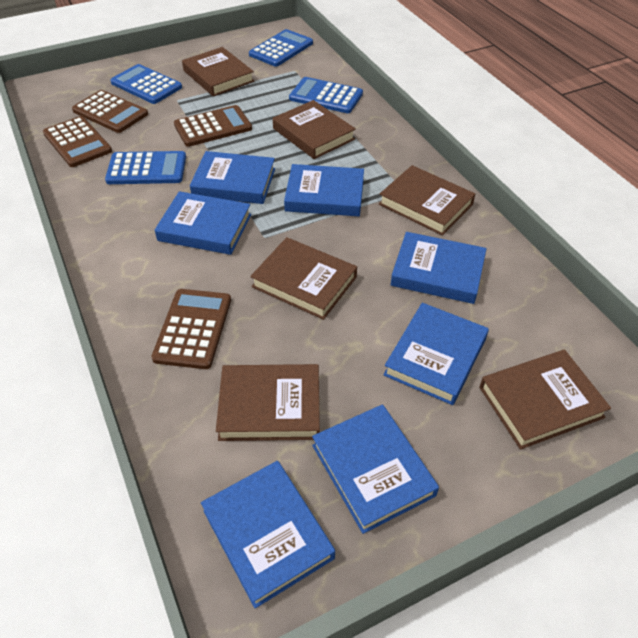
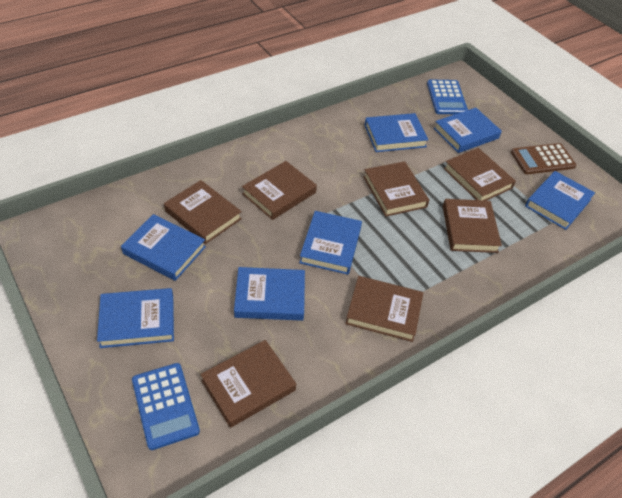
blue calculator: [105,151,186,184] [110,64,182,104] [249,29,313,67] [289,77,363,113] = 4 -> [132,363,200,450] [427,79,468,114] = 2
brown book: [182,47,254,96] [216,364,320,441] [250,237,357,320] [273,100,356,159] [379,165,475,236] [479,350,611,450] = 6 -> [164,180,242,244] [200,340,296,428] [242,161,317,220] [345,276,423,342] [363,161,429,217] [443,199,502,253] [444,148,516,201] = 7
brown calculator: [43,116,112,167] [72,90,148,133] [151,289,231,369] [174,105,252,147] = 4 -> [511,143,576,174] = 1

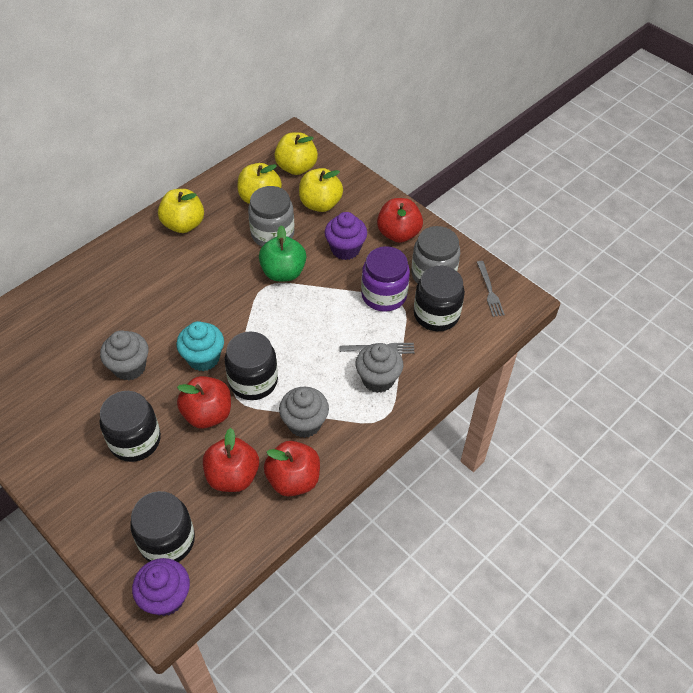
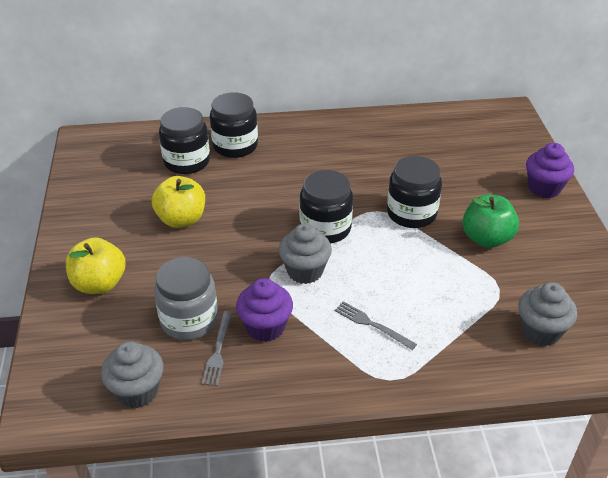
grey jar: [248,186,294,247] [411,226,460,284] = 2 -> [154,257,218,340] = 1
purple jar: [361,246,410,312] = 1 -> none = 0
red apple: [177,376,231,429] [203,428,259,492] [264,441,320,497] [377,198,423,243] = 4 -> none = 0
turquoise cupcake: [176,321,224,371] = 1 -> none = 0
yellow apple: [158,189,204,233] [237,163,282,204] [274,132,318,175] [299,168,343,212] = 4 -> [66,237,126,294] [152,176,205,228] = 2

.....

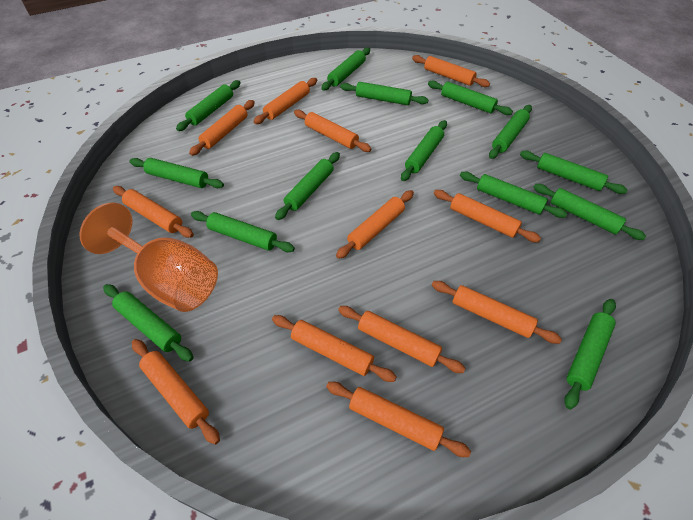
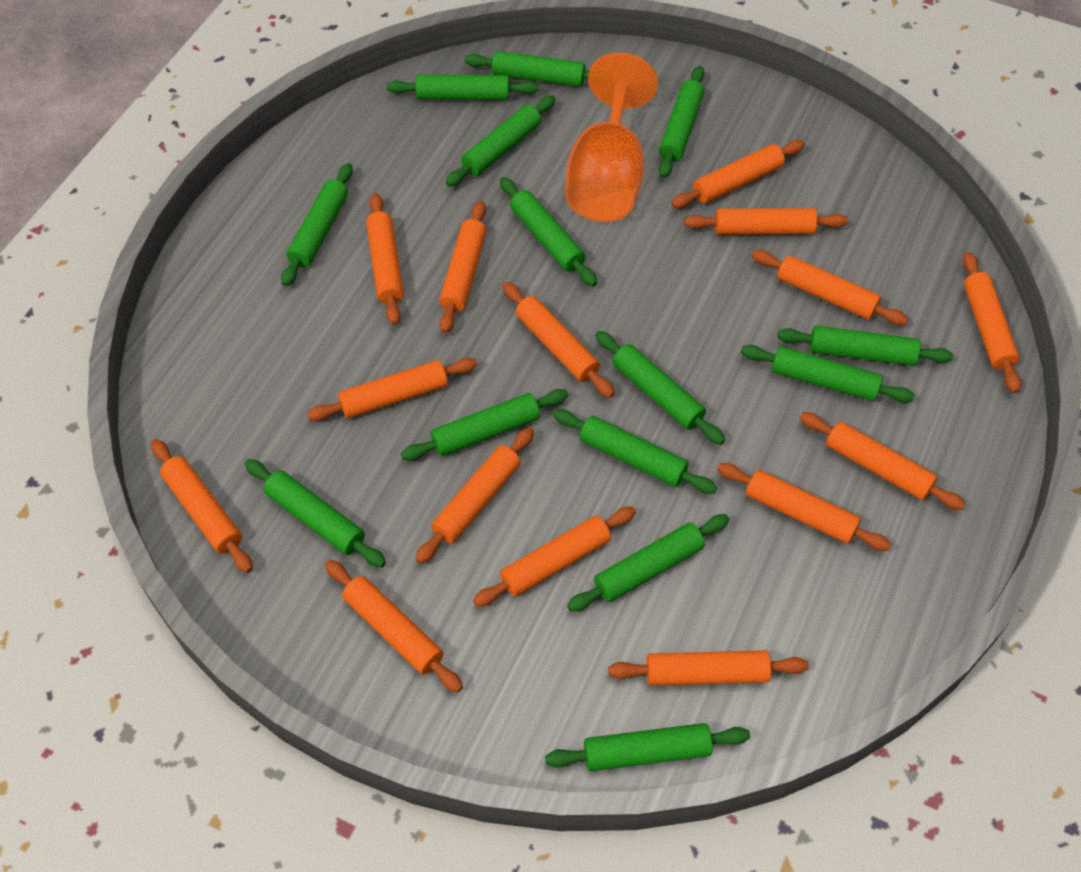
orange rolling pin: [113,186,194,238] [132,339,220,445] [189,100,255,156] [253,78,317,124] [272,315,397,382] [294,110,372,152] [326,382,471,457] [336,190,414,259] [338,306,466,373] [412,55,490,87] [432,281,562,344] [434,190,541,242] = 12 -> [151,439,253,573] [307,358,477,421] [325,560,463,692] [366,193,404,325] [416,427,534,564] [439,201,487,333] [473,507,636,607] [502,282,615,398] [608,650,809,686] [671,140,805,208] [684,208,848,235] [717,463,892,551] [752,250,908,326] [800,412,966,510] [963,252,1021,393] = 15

.....

- [Instructions for the task] Start with the line above that contains "red apple: [177,376,231,429]" and stop after the line that contains "turquoise cupcake: [176,321,224,371]". Output those lines exactly, and only those.

- [Response below]
red apple: [177,376,231,429] [203,428,259,492] [264,441,320,497] [377,198,423,243] = 4 -> none = 0
turquoise cupcake: [176,321,224,371] = 1 -> none = 0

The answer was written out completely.